GIVEN INSTRUCTION: Rewrite everything from the line containing "gray diamond: rotated 25 degrees clockwise" down to the line containing "red arrow: moved 2 px left, 2 px down", replacing "rotated" with "turned" and changing nothing else. Leave the pictures out of your answer.

RECORDS FOR PROCESSING:
— Begin —

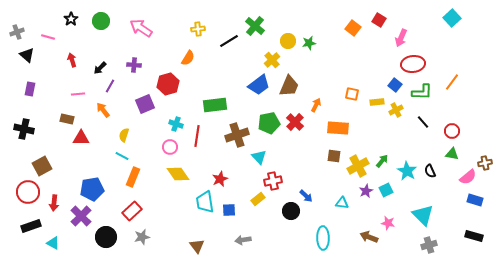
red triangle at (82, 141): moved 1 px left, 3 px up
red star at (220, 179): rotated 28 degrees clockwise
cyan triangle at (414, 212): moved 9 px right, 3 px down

— End —
— Begin —

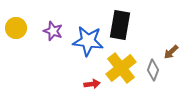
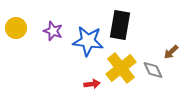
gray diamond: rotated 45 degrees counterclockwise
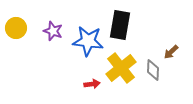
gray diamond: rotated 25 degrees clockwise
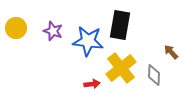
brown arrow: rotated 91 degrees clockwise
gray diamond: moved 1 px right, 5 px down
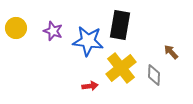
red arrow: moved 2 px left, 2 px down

— End —

ANSWER FOR THIS EXERCISE:
gray diamond: turned 25 degrees clockwise
brown arrow: turned 91 degrees clockwise
gray diamond: moved 1 px right, 5 px down
red arrow: moved 2 px left, 2 px down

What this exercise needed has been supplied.